Required action: For the data that follows, return each line unchanged and drop the pictures.

Records provided:
::::::

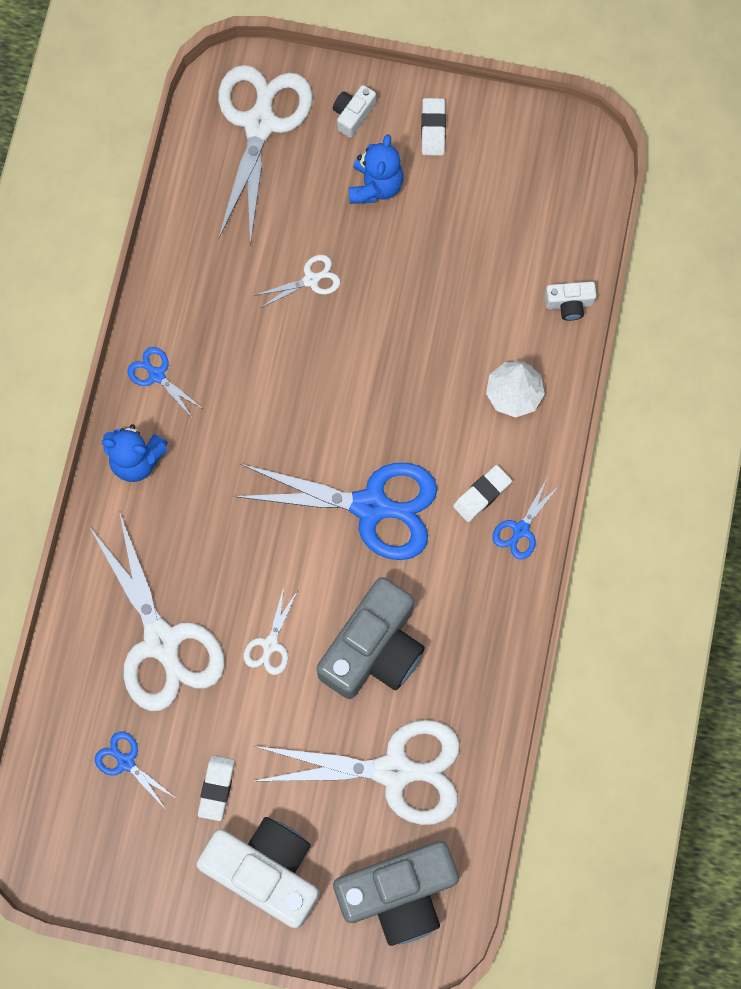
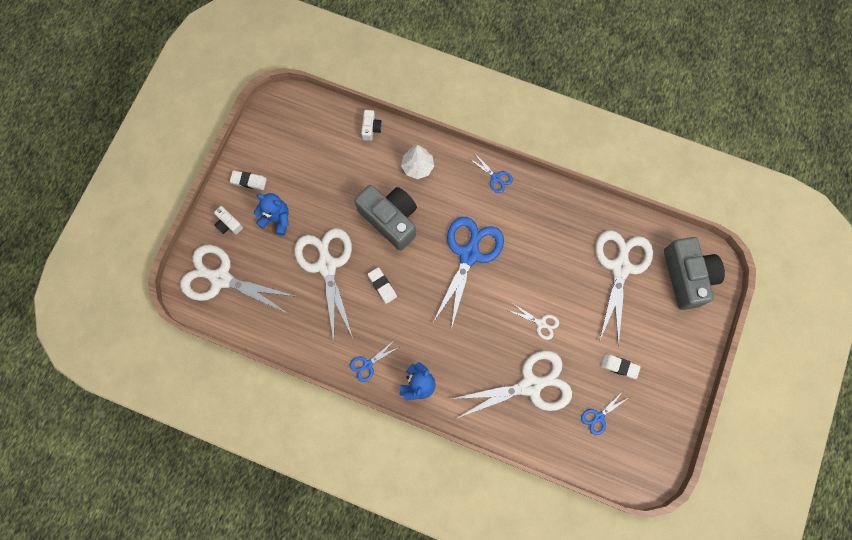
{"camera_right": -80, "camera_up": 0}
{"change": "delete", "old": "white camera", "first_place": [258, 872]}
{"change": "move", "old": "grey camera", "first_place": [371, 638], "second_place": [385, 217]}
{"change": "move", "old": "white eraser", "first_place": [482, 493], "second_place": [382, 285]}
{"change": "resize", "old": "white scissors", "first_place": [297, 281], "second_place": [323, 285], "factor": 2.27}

::::::

Result for this exercise:
{"camera_right": -80, "camera_up": 0}
{"change": "delete", "old": "white camera", "first_place": [258, 872]}
{"change": "move", "old": "grey camera", "first_place": [371, 638], "second_place": [385, 217]}
{"change": "move", "old": "white eraser", "first_place": [482, 493], "second_place": [382, 285]}
{"change": "resize", "old": "white scissors", "first_place": [297, 281], "second_place": [323, 285], "factor": 2.27}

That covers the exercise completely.